TASK OBJECTIVE: Please repeat the whole listing exactly, but leave the pictures out.

SUPPLIED MATERIAL:
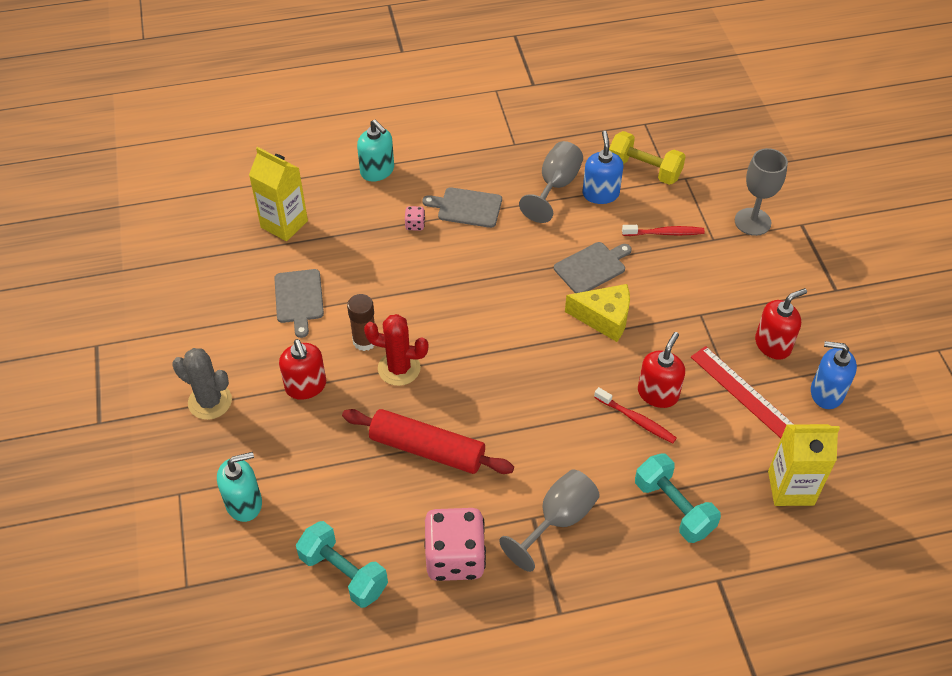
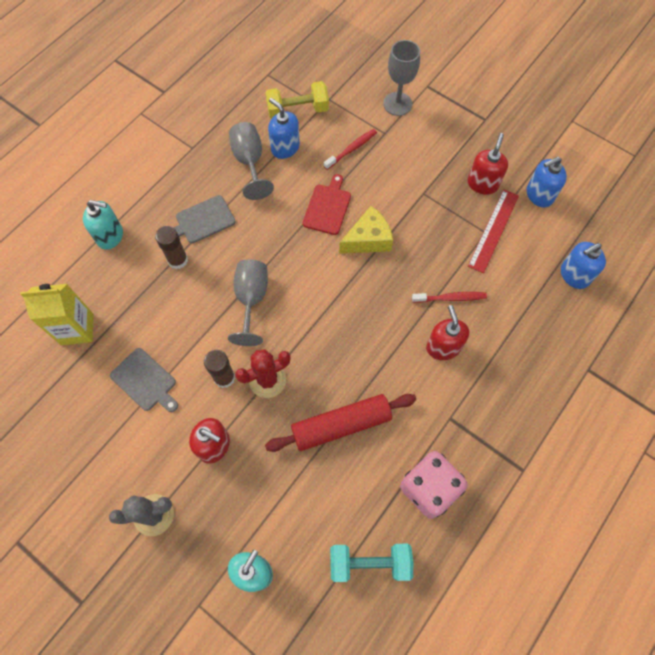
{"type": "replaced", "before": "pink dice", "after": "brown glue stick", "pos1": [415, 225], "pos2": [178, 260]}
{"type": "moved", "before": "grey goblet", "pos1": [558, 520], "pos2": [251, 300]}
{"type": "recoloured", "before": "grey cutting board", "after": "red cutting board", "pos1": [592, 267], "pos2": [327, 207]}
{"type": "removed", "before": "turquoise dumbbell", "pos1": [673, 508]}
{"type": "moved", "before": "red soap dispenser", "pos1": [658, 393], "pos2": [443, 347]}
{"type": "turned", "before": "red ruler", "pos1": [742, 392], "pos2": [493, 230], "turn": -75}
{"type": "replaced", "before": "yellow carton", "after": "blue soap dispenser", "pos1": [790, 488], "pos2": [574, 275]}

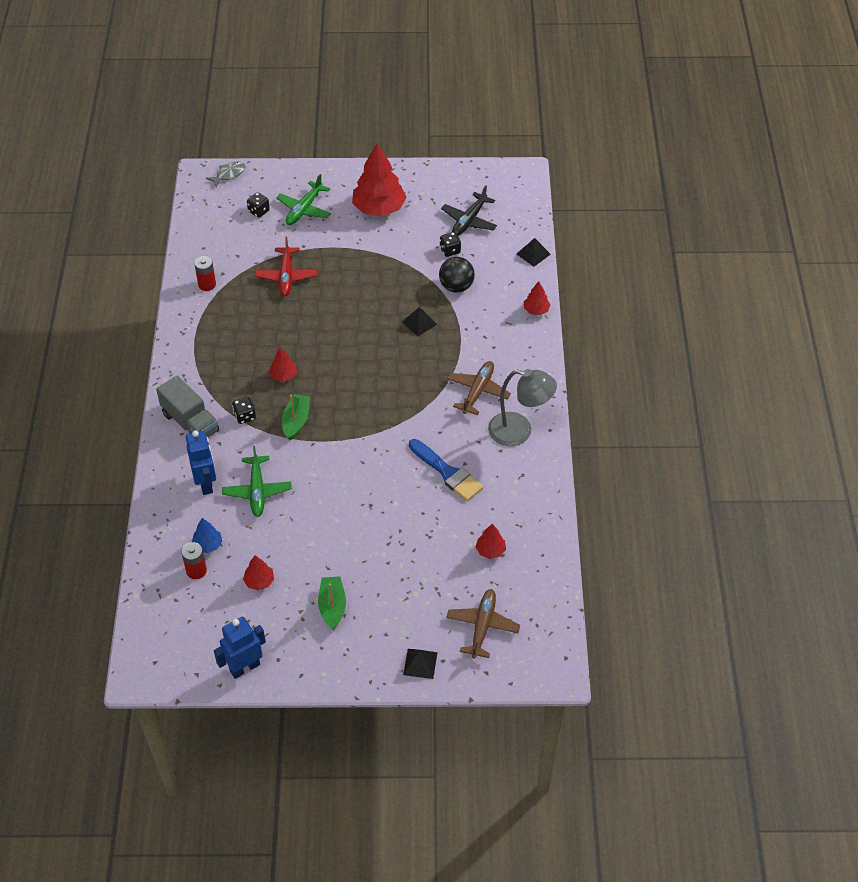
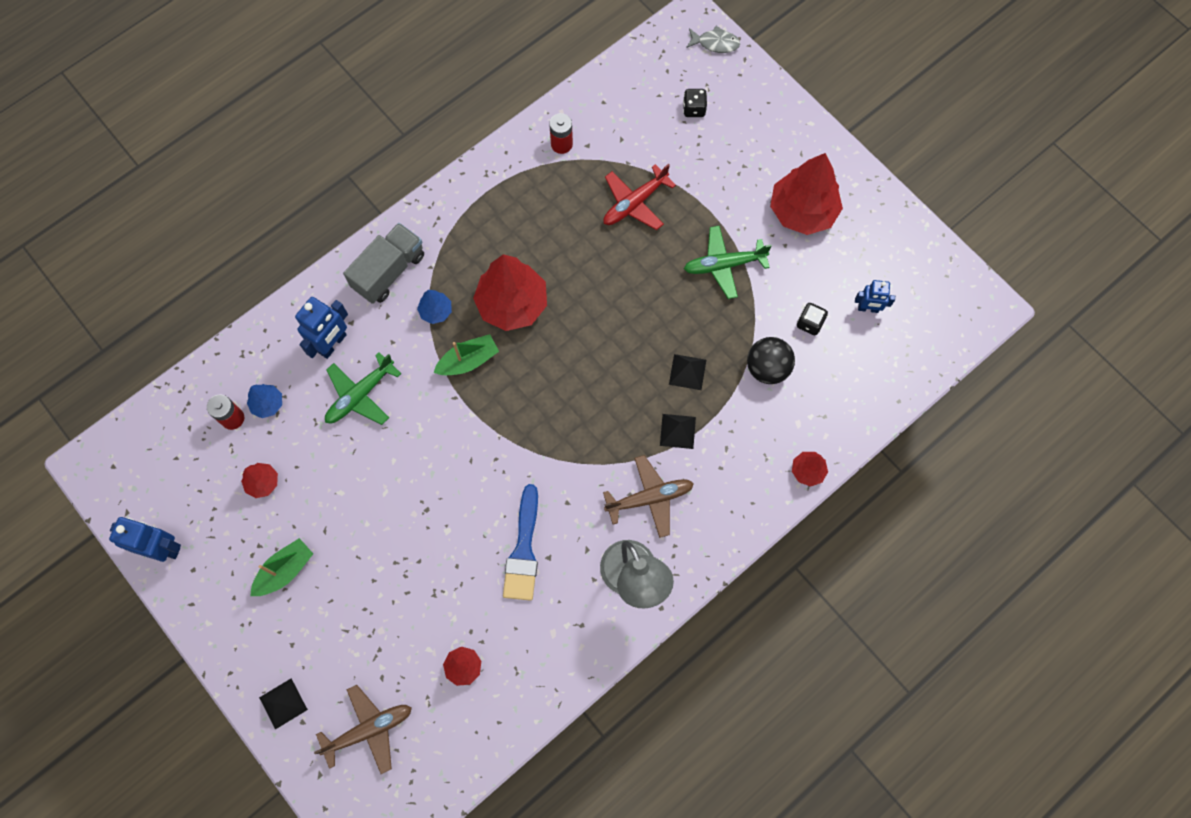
{"type": "turned", "before": "grey truck", "pos1": [190, 423], "pos2": [389, 271], "turn": -150}
{"type": "replaced", "before": "black dice", "after": "blue tree", "pos1": [245, 416], "pos2": [436, 311]}
{"type": "resized", "before": "red tree", "pos1": [283, 376], "pos2": [512, 304], "scale": 2.12}
{"type": "moved", "before": "green plane", "pos1": [304, 209], "pos2": [723, 265]}
{"type": "replaced", "before": "black plane", "after": "blue robot", "pos1": [469, 221], "pos2": [868, 308]}
{"type": "moved", "before": "black pyramid", "pos1": [533, 254], "pos2": [677, 431]}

RESPONSE TO THIS EXERCISE:
{"type": "replaced", "before": "pink dice", "after": "brown glue stick", "pos1": [415, 225], "pos2": [178, 260]}
{"type": "moved", "before": "grey goblet", "pos1": [558, 520], "pos2": [251, 300]}
{"type": "recoloured", "before": "grey cutting board", "after": "red cutting board", "pos1": [592, 267], "pos2": [327, 207]}
{"type": "removed", "before": "turquoise dumbbell", "pos1": [673, 508]}
{"type": "moved", "before": "red soap dispenser", "pos1": [658, 393], "pos2": [443, 347]}
{"type": "turned", "before": "red ruler", "pos1": [742, 392], "pos2": [493, 230], "turn": -75}
{"type": "replaced", "before": "yellow carton", "after": "blue soap dispenser", "pos1": [790, 488], "pos2": [574, 275]}

{"type": "turned", "before": "grey truck", "pos1": [190, 423], "pos2": [389, 271], "turn": -150}
{"type": "replaced", "before": "black dice", "after": "blue tree", "pos1": [245, 416], "pos2": [436, 311]}
{"type": "resized", "before": "red tree", "pos1": [283, 376], "pos2": [512, 304], "scale": 2.12}
{"type": "moved", "before": "green plane", "pos1": [304, 209], "pos2": [723, 265]}
{"type": "replaced", "before": "black plane", "after": "blue robot", "pos1": [469, 221], "pos2": [868, 308]}
{"type": "moved", "before": "black pyramid", "pos1": [533, 254], "pos2": [677, 431]}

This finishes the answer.